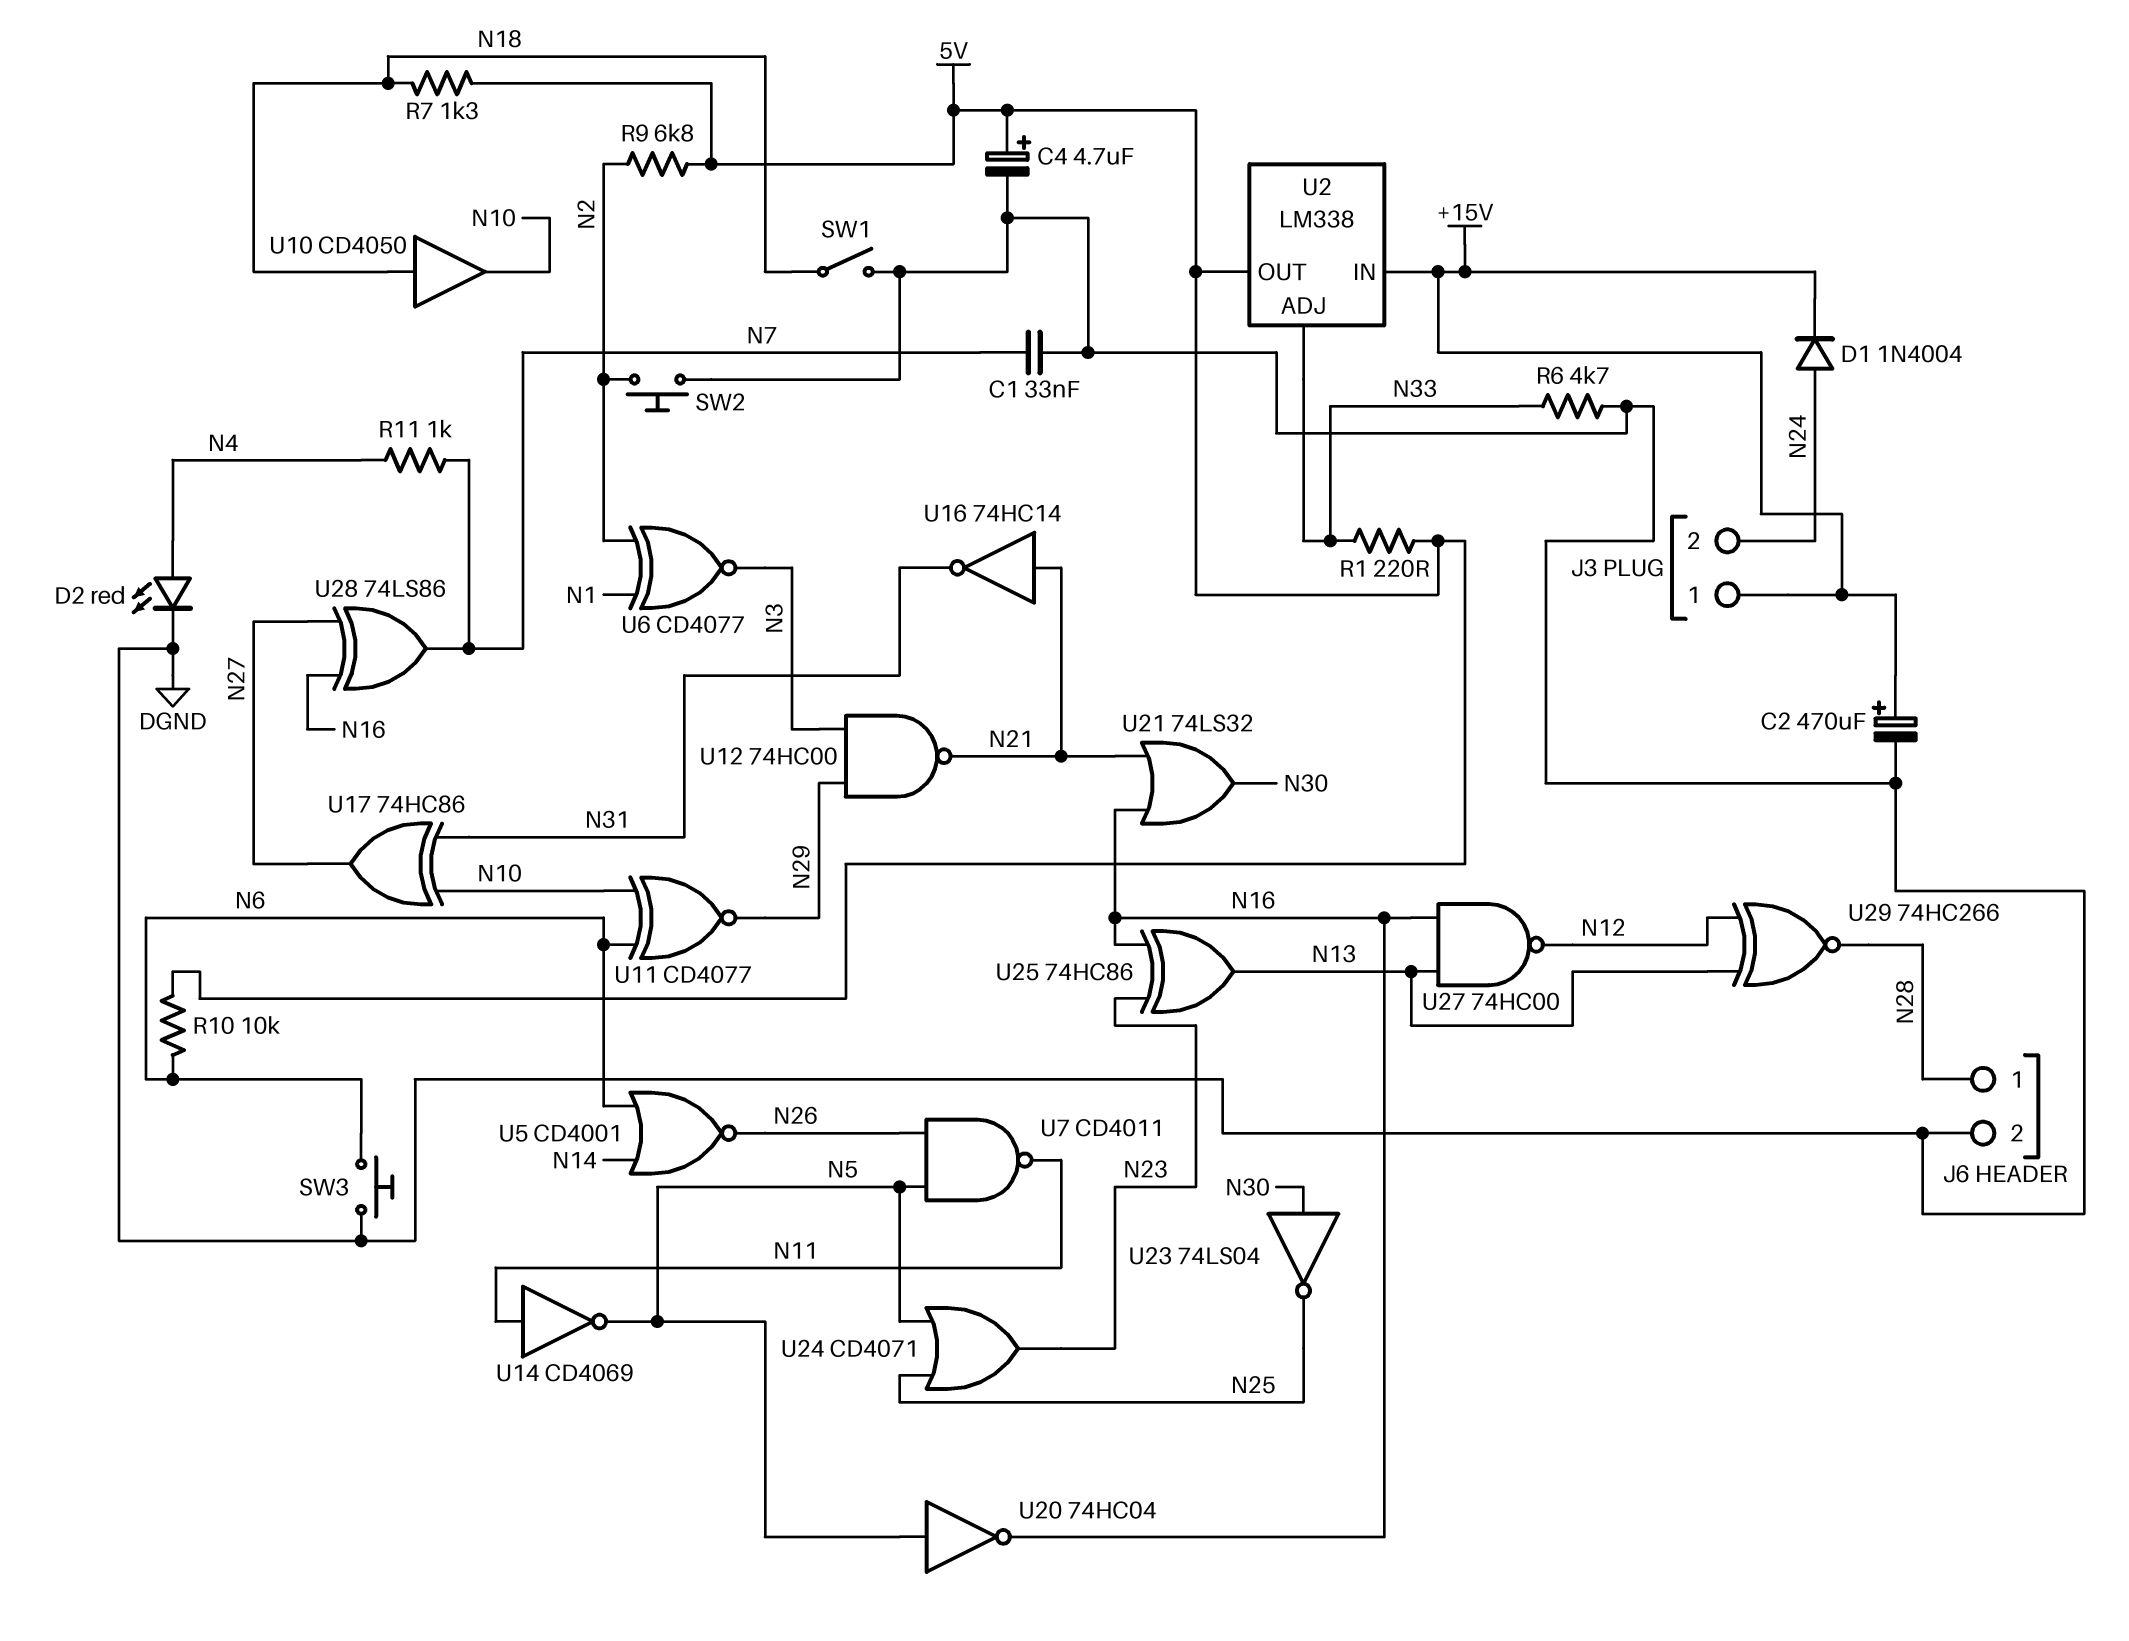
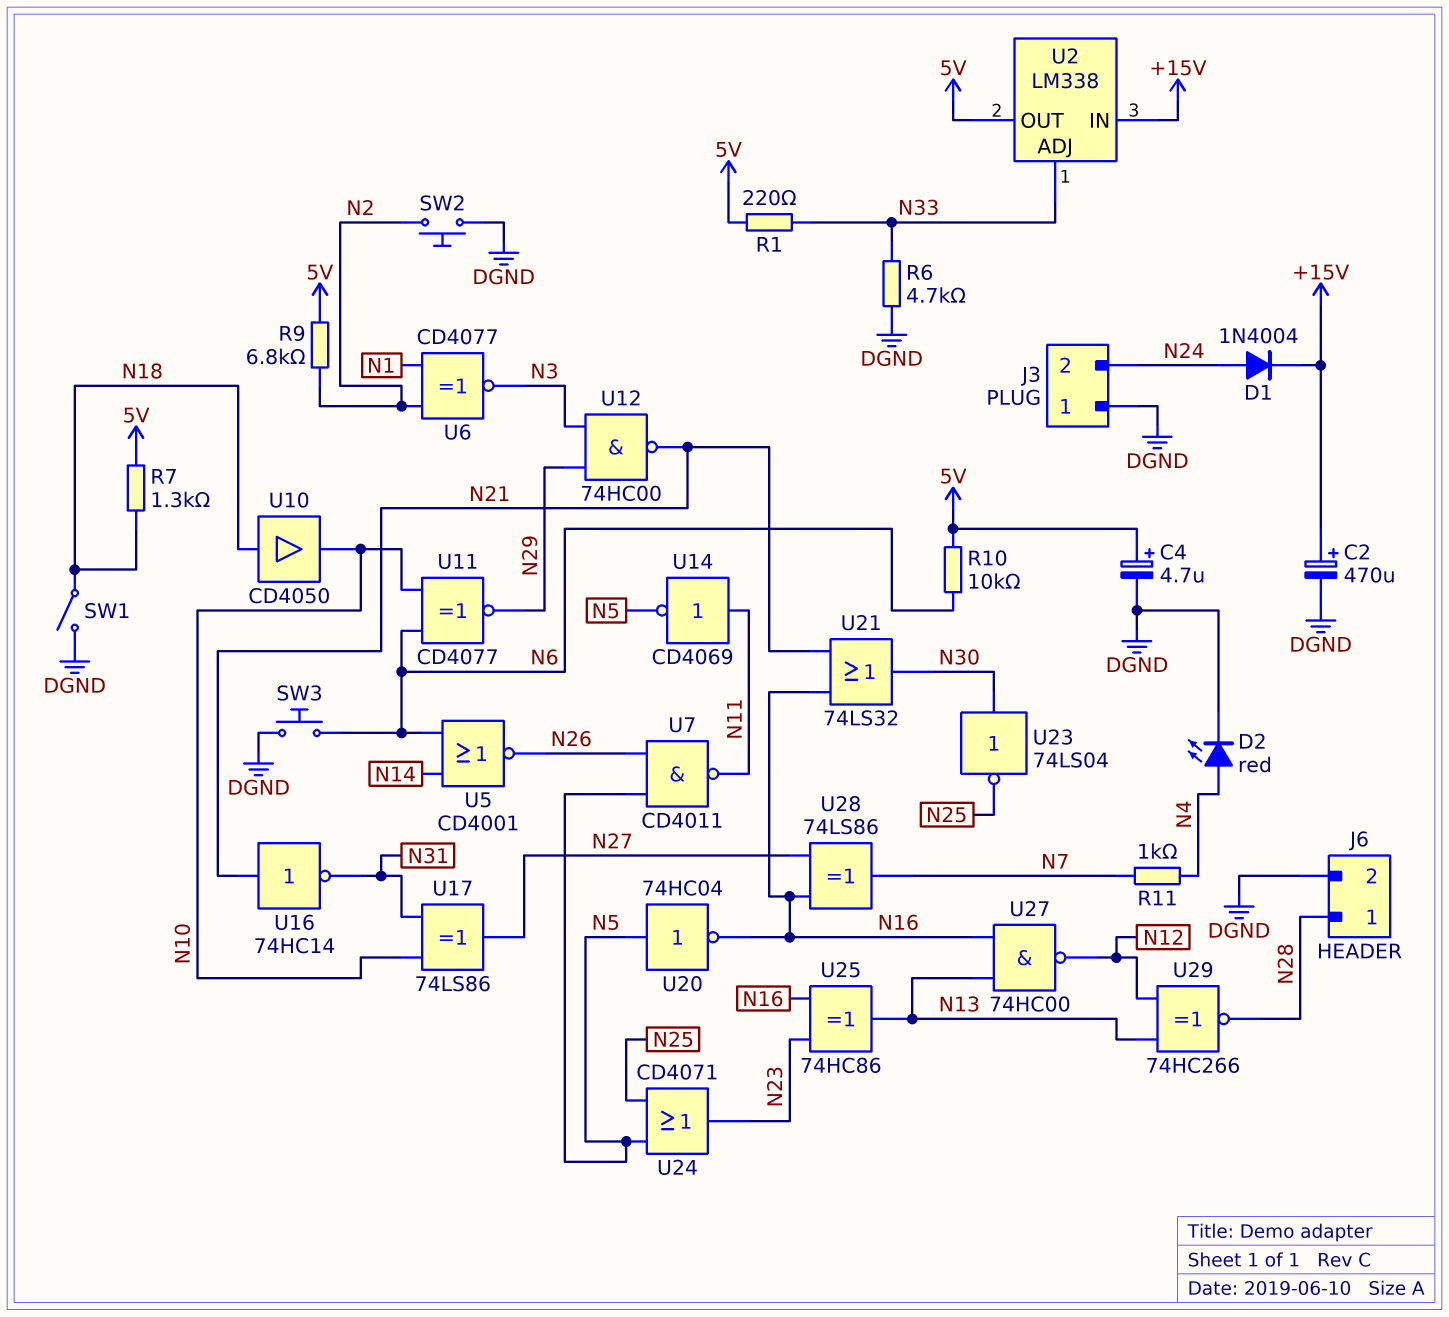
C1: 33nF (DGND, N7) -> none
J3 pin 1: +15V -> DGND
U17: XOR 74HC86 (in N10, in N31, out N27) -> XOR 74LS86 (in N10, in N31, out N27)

...

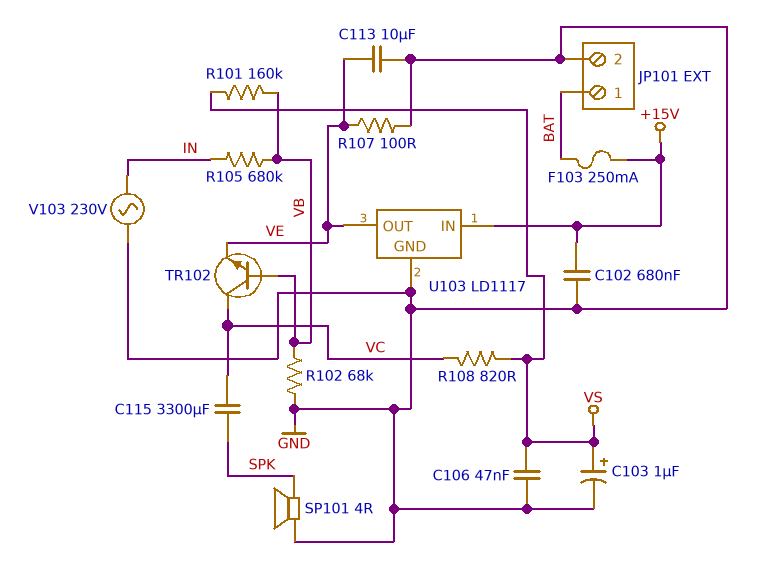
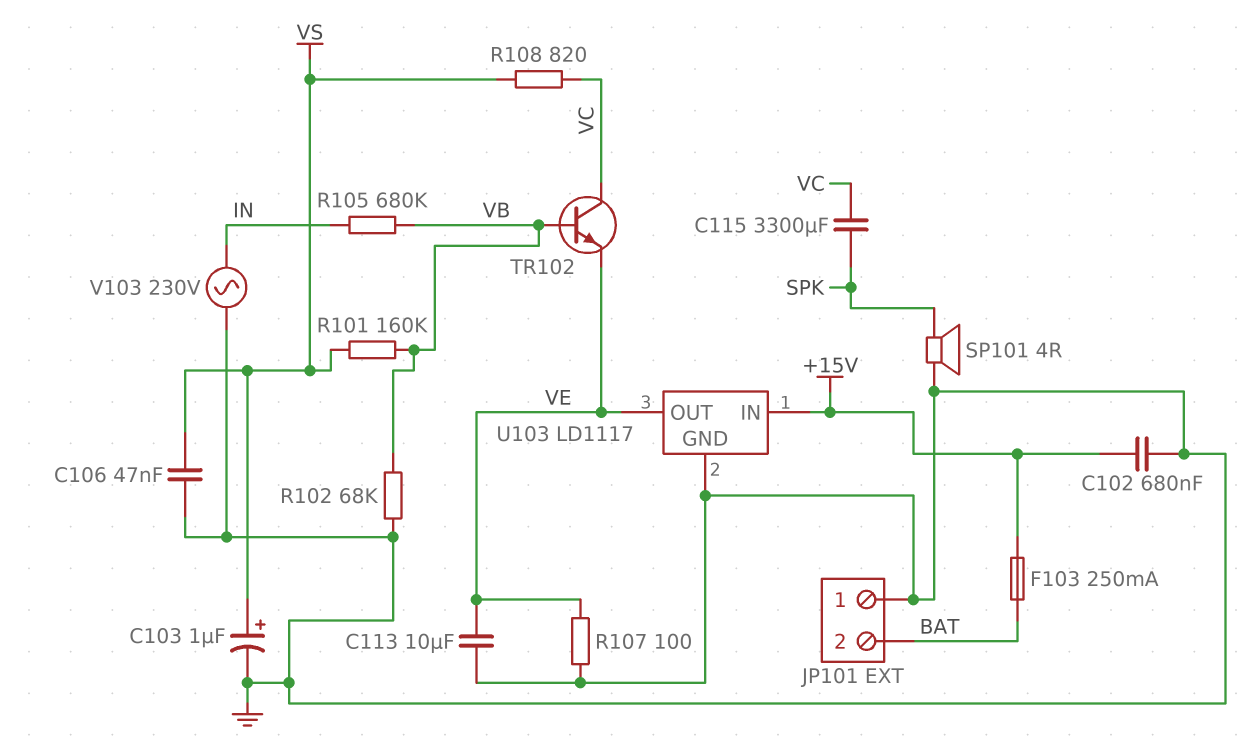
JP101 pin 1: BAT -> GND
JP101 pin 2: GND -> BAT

...

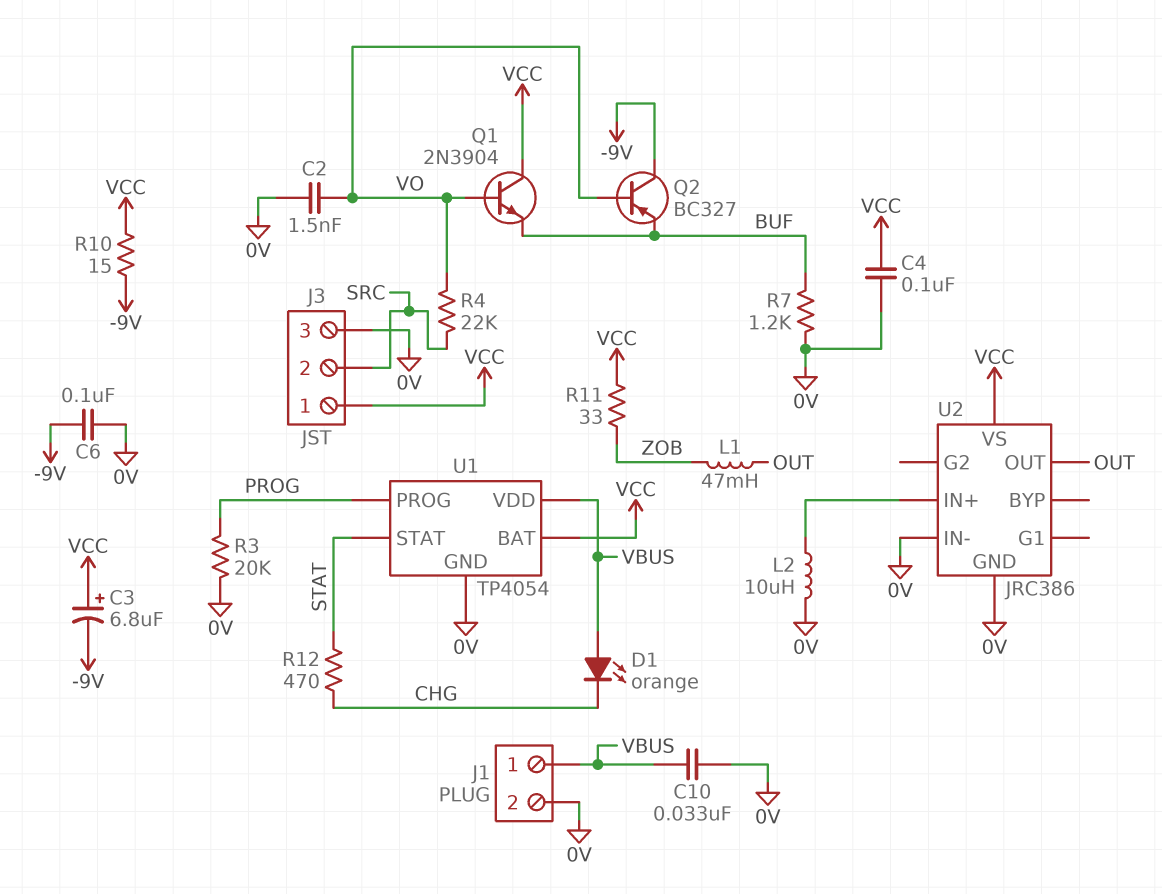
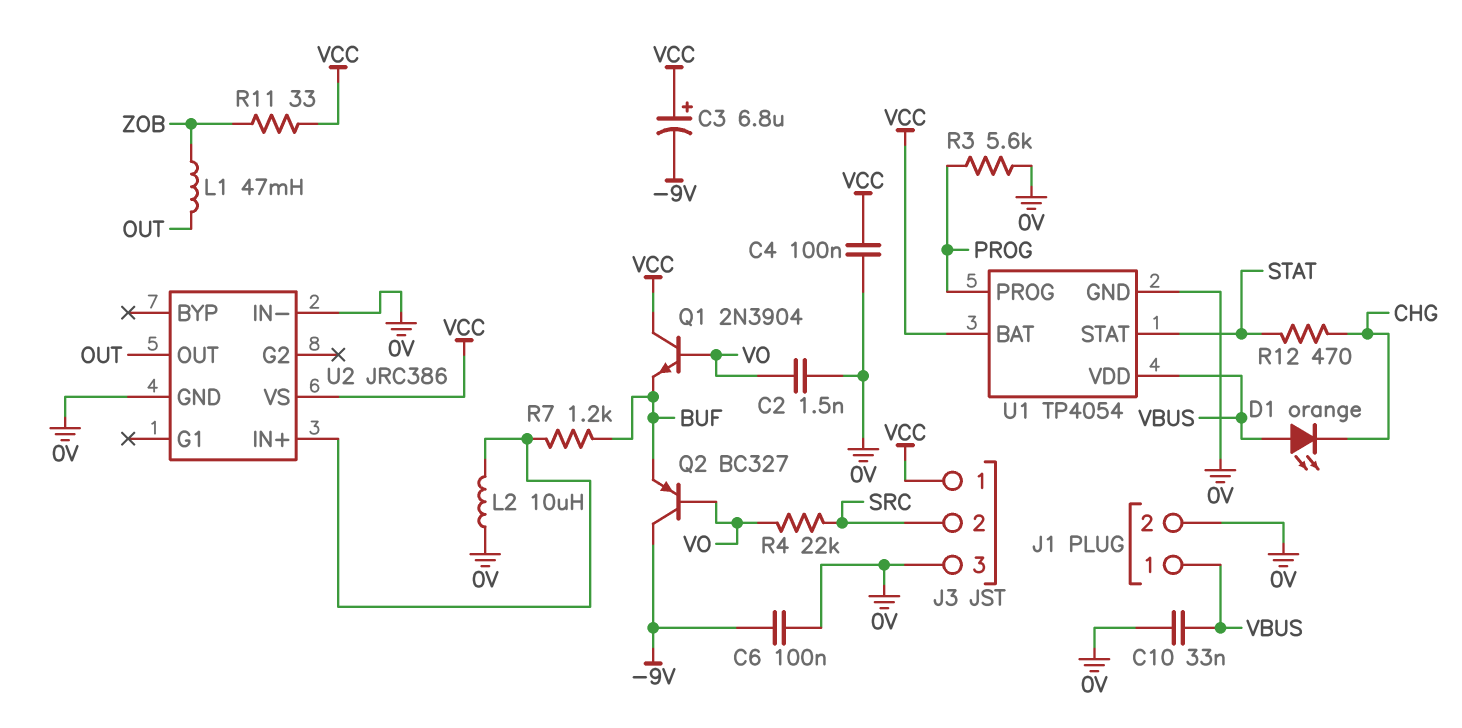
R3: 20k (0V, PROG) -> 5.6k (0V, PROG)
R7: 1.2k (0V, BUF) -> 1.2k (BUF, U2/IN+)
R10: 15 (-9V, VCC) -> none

▶ [REQUIRED ACTION] From the data above, reproduce word for word the lines running from the line with "C1: 33nF (DGND, N7) -> none" to the line with "U17: XOR 74HC86", ends included.

▶ [SOLUTION FOR THIS TASK]
C1: 33nF (DGND, N7) -> none
J3 pin 1: +15V -> DGND
U17: XOR 74HC86 (in N10, in N31, out N27) -> XOR 74LS86 (in N10, in N31, out N27)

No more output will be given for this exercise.